> **Records for this exercise**
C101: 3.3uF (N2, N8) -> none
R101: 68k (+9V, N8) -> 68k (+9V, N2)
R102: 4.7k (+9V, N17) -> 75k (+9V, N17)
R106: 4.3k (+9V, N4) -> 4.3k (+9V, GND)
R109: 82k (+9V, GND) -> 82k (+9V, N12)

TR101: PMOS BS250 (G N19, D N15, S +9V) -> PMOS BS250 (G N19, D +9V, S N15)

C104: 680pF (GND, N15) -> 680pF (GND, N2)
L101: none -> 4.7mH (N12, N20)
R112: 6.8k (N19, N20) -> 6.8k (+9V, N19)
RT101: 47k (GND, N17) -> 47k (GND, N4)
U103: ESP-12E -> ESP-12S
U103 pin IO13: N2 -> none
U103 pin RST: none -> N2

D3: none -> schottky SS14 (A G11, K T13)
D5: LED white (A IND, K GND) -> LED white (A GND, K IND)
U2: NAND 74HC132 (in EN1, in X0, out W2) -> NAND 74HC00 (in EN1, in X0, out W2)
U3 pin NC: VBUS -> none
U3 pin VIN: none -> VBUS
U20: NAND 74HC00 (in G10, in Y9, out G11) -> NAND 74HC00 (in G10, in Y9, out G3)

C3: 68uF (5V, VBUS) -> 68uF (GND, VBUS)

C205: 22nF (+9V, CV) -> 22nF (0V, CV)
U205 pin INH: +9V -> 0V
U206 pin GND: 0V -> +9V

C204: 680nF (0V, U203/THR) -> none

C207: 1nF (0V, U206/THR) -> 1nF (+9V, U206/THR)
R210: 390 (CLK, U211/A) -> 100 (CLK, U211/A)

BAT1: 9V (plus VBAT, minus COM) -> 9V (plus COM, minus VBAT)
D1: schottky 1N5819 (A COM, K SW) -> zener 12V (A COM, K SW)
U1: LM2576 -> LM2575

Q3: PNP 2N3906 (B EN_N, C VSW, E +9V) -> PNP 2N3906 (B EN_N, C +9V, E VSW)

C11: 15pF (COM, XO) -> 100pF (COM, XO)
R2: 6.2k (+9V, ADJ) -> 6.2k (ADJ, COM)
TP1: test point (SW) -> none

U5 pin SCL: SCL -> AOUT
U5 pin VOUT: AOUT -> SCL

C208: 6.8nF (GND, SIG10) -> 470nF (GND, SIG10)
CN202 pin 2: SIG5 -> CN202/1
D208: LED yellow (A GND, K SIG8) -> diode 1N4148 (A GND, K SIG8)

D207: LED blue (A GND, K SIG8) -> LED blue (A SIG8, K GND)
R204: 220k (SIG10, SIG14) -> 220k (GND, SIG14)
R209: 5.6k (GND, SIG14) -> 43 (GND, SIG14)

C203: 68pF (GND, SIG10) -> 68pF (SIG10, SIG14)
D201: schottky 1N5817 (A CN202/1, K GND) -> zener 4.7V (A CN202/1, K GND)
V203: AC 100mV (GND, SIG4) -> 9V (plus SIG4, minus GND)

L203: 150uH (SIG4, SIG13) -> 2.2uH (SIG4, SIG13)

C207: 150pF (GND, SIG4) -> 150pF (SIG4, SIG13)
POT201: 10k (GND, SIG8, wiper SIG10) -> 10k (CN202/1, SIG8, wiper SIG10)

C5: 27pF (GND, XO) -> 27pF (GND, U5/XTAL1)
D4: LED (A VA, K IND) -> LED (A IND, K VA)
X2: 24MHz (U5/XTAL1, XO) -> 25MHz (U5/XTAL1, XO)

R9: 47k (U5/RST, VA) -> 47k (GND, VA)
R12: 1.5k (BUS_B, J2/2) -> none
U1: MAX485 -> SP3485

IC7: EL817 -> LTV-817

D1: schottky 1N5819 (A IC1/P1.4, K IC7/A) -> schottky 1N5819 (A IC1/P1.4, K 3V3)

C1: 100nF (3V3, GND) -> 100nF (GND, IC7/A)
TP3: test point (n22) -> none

> **Prompt**
Take the line containing "D1: schottky 1N5819 (A IC1/P1.4, K" and every line after it up to the last line of the listing, and output them exactly, with nothing else.

> **Exercise answer**
D1: schottky 1N5819 (A IC1/P1.4, K IC7/A) -> schottky 1N5819 (A IC1/P1.4, K 3V3)

C1: 100nF (3V3, GND) -> 100nF (GND, IC7/A)
TP3: test point (n22) -> none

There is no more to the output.